» Your task
A stretch of the entries below is to be set down exactly, running from the line with "purple round brick D7" through the line with "red brick G2:G3", both included, and no other line.

» Material supplied
+++

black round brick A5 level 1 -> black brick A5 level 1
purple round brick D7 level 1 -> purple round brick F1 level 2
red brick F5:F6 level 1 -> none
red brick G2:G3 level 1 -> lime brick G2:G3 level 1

+++

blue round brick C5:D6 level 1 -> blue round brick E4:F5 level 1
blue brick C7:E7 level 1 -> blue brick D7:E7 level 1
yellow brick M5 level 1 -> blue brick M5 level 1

+++

» Reply
purple round brick D7 level 1 -> purple round brick F1 level 2
red brick F5:F6 level 1 -> none
red brick G2:G3 level 1 -> lime brick G2:G3 level 1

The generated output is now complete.